▶ _Task objective_: Could you write out, exactly as they stand, only the lines in the listing below from the line with "C13: 1nF (+5V, COM) -> 1nF (COM, SIG5)" to the line with "BAT1: 4.5V (plus", both ends included, without the pictures?

▶ _Records supplied_:
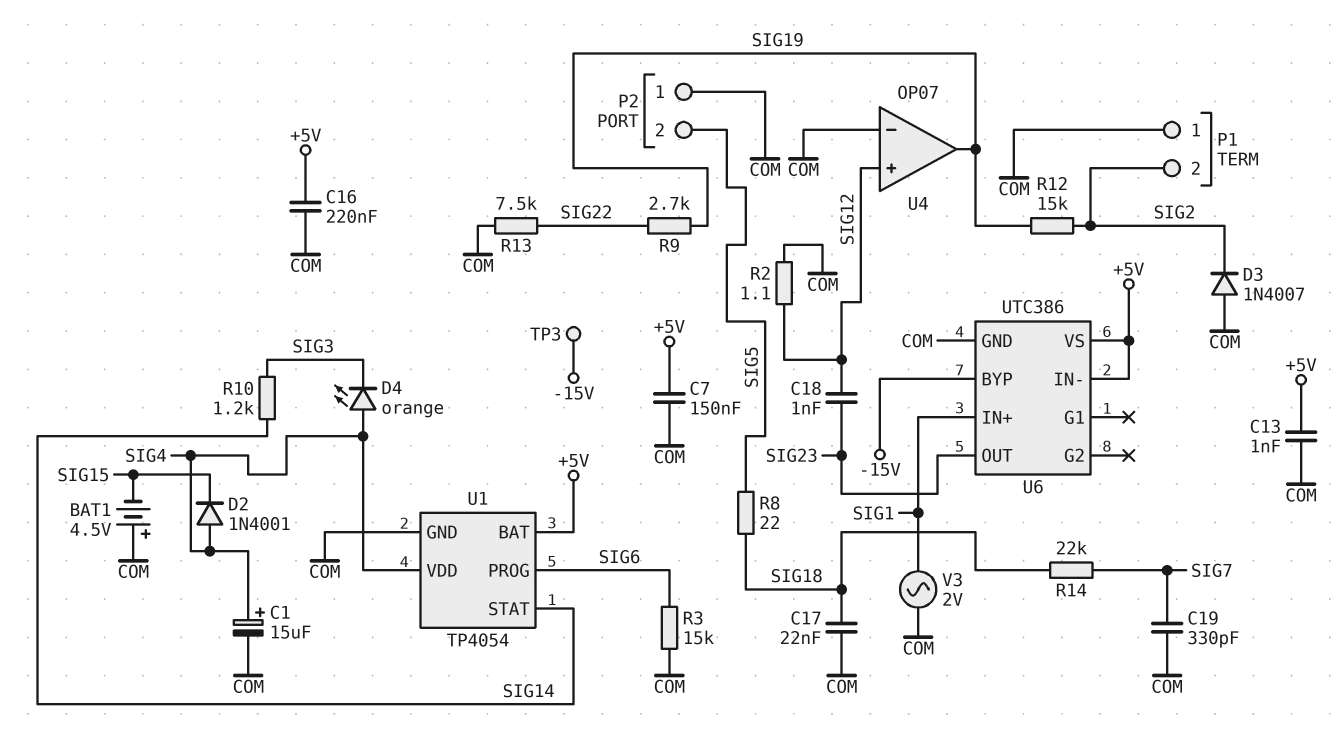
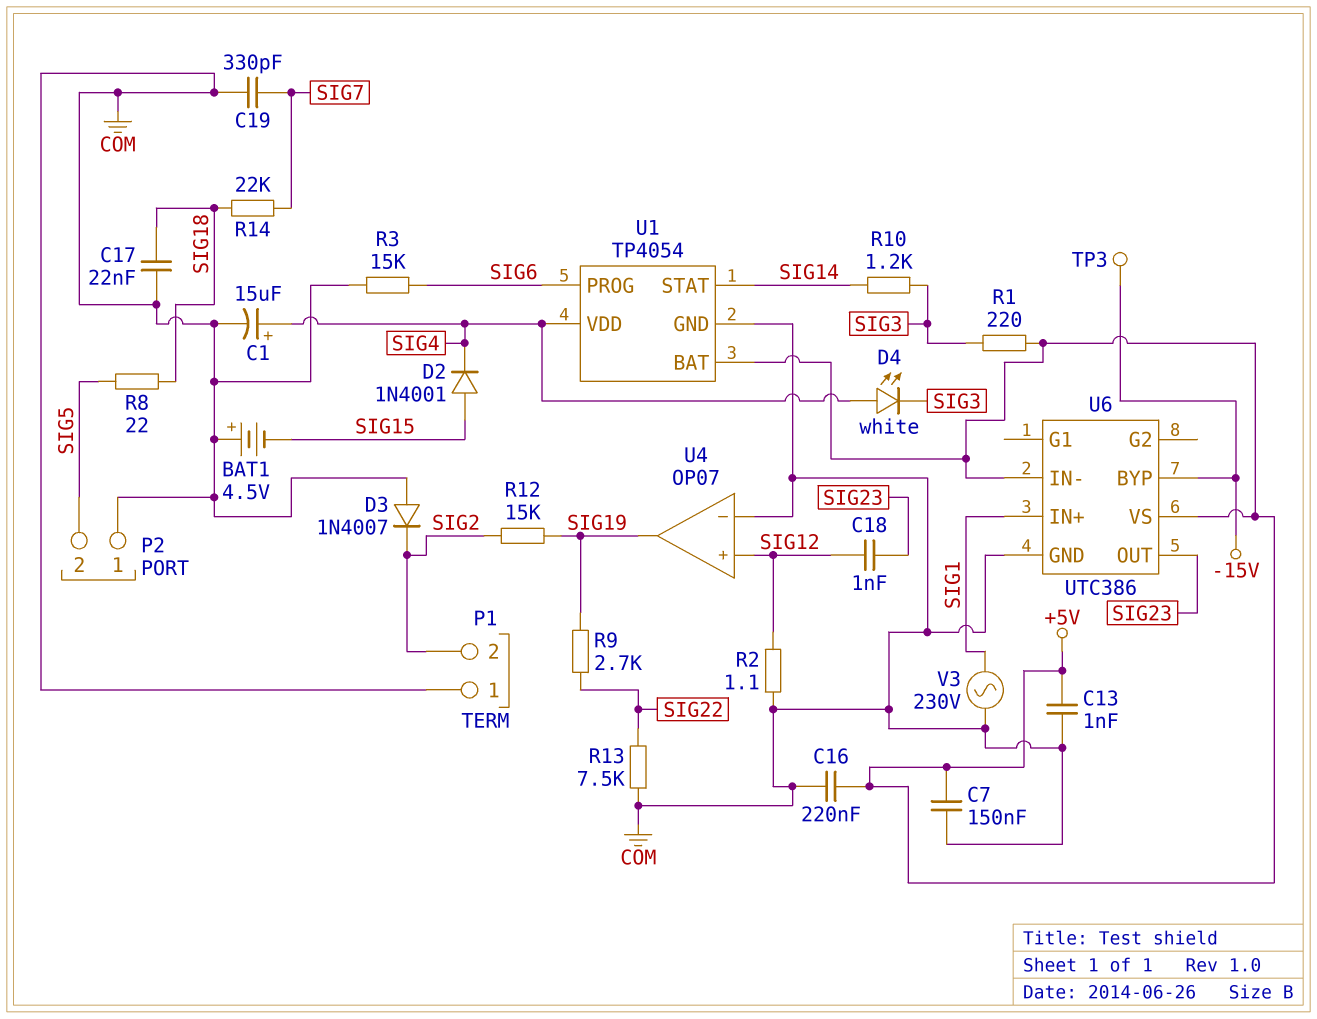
D2: diode 1N4001 (A SIG4, K SIG15) -> diode 1N4001 (A SIG15, K SIG4)
D4: LED orange (A SIG4, K SIG3) -> LED white (A SIG4, K SIG3)
R1: none -> 220 (+5V, SIG3)
V3: AC 2V (COM, SIG1) -> AC 230V (COM, SIG1)

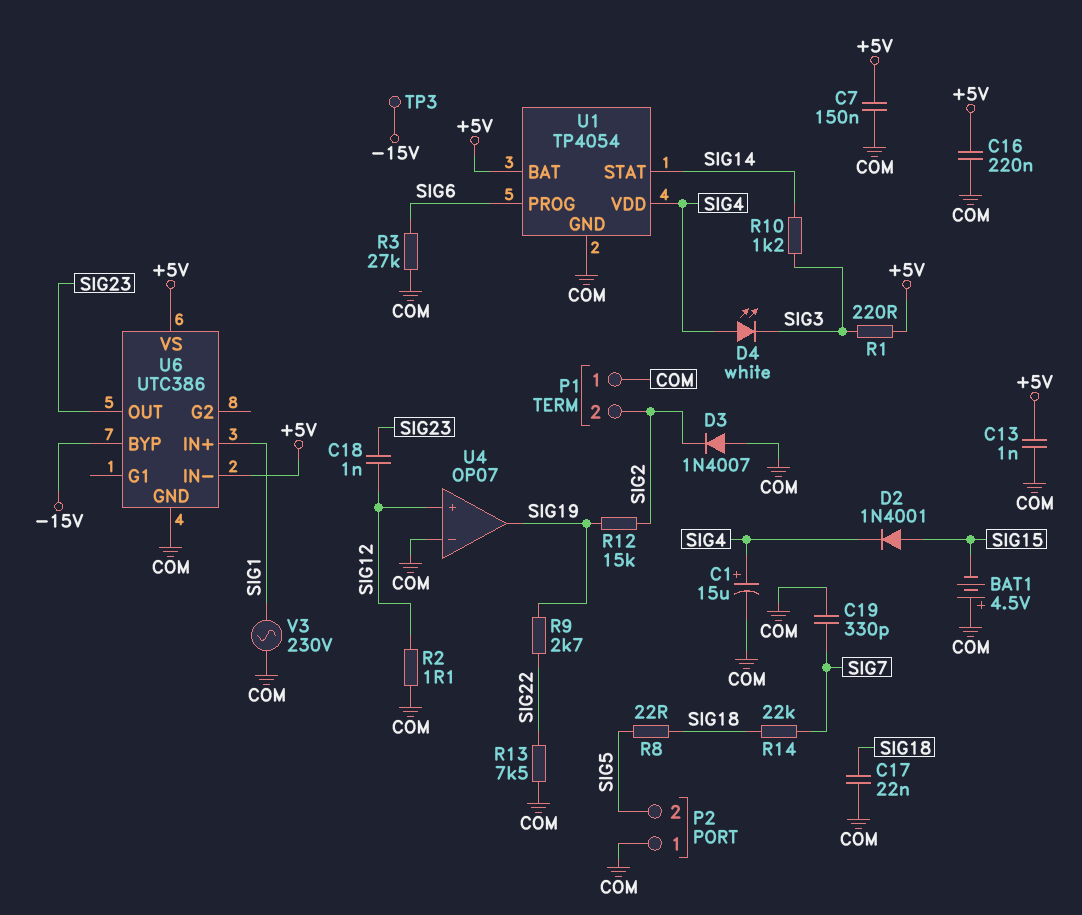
R3: 15k (COM, SIG6) -> 27k (COM, SIG6)

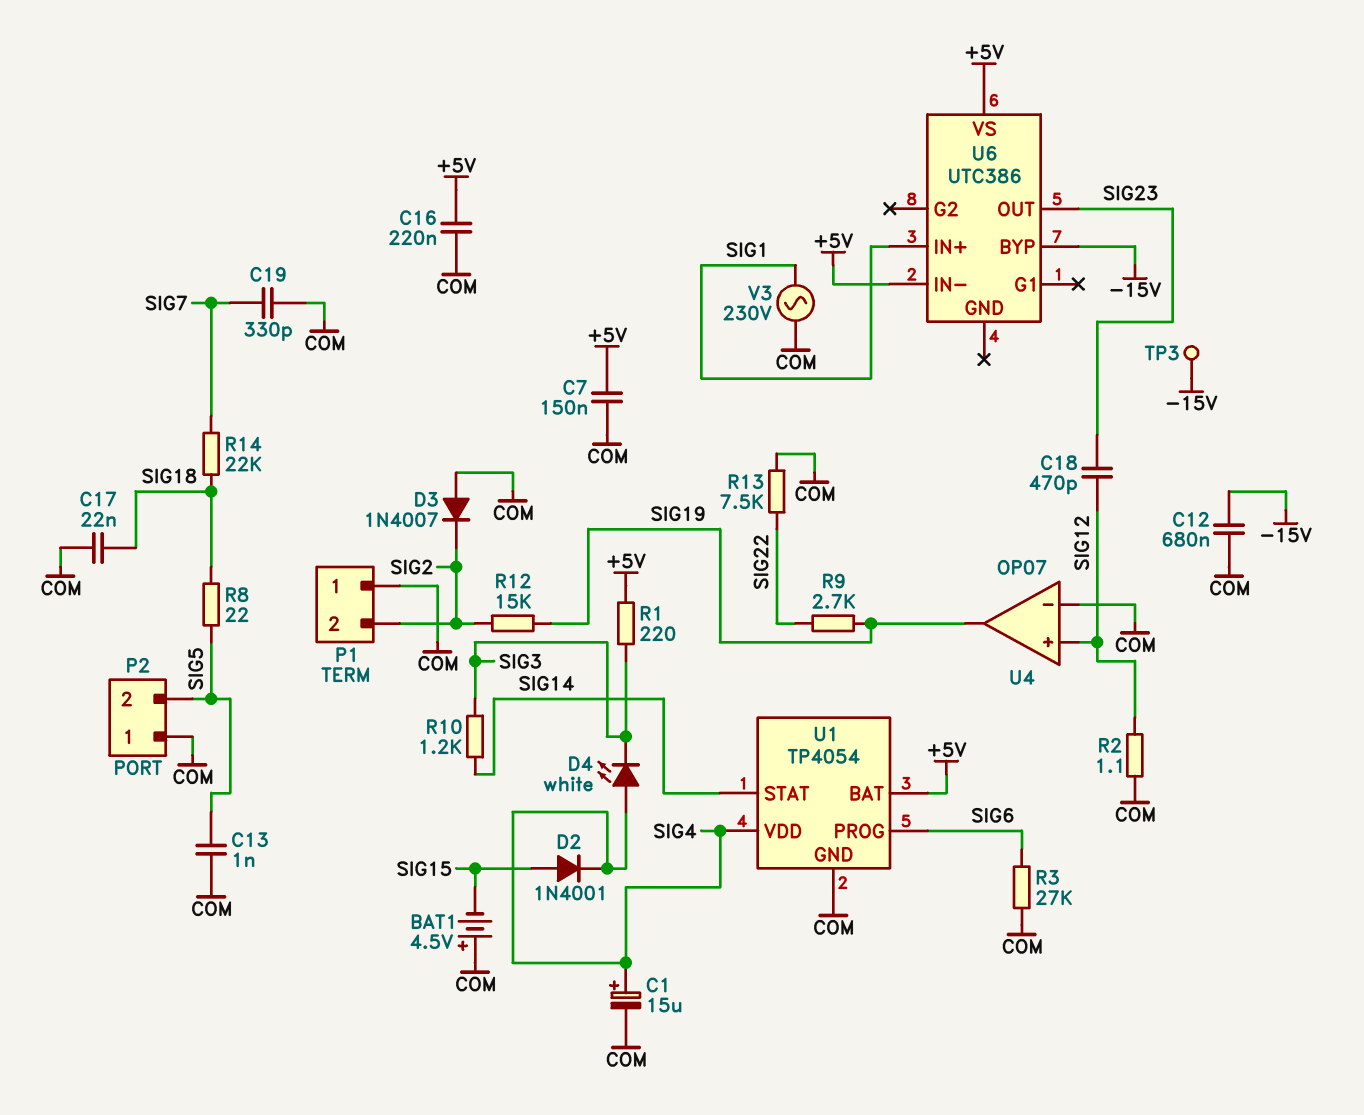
C12: none -> 680nF (-15V, COM)
C13: 1nF (+5V, COM) -> 1nF (COM, SIG5)
C18: 1nF (SIG12, SIG23) -> 470pF (SIG12, SIG23)
U6 pin GND: COM -> none

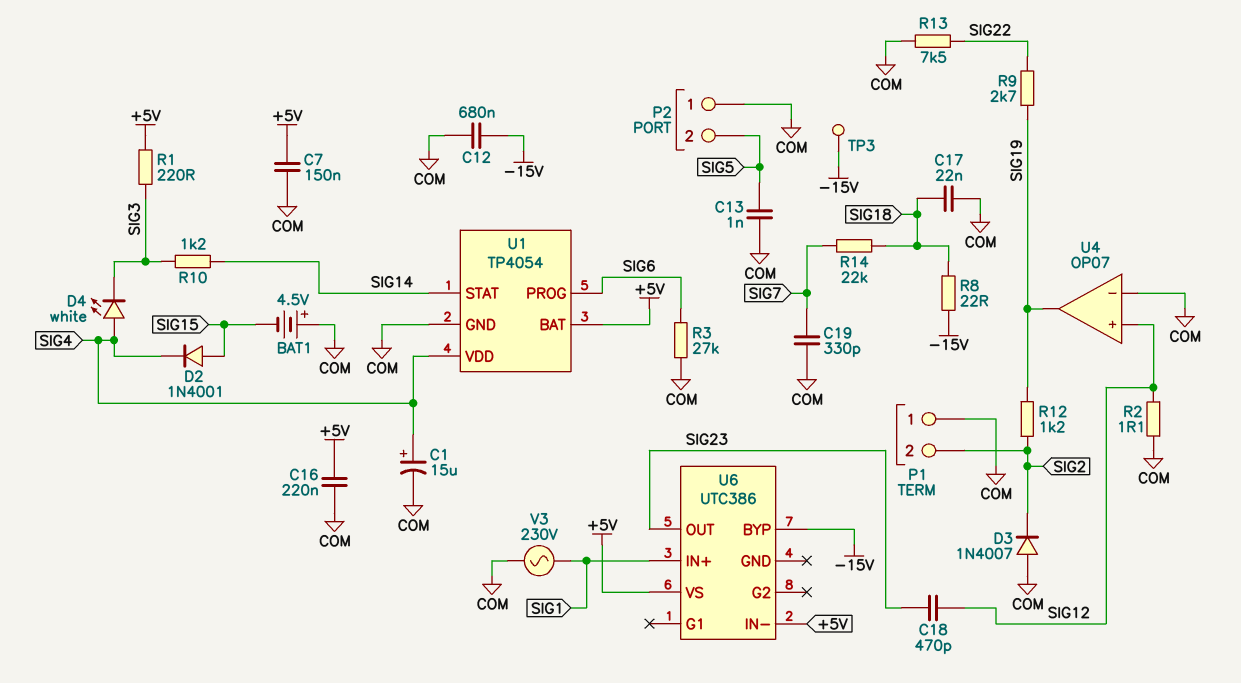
R8: 22 (SIG5, SIG18) -> 22 (-15V, SIG18)
R12: 15k (SIG2, SIG19) -> 1.2k (SIG2, SIG19)

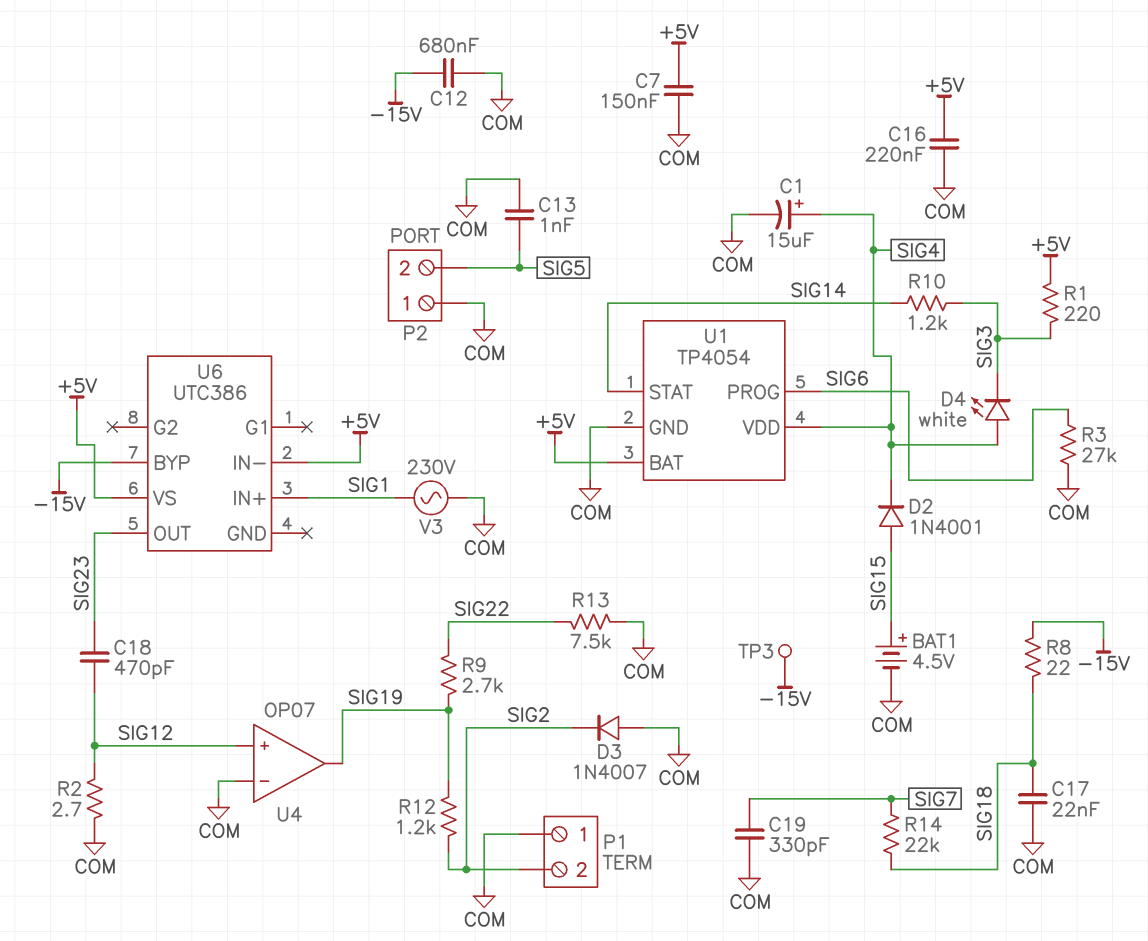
BAT1: 4.5V (plus COM, minus SIG15) -> 4.5V (plus SIG15, minus COM)
R2: 1.1 (COM, SIG12) -> 2.7 (COM, SIG12)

▶ _Result of this exercise_:
C13: 1nF (+5V, COM) -> 1nF (COM, SIG5)
C18: 1nF (SIG12, SIG23) -> 470pF (SIG12, SIG23)
U6 pin GND: COM -> none

R8: 22 (SIG5, SIG18) -> 22 (-15V, SIG18)
R12: 15k (SIG2, SIG19) -> 1.2k (SIG2, SIG19)

BAT1: 4.5V (plus COM, minus SIG15) -> 4.5V (plus SIG15, minus COM)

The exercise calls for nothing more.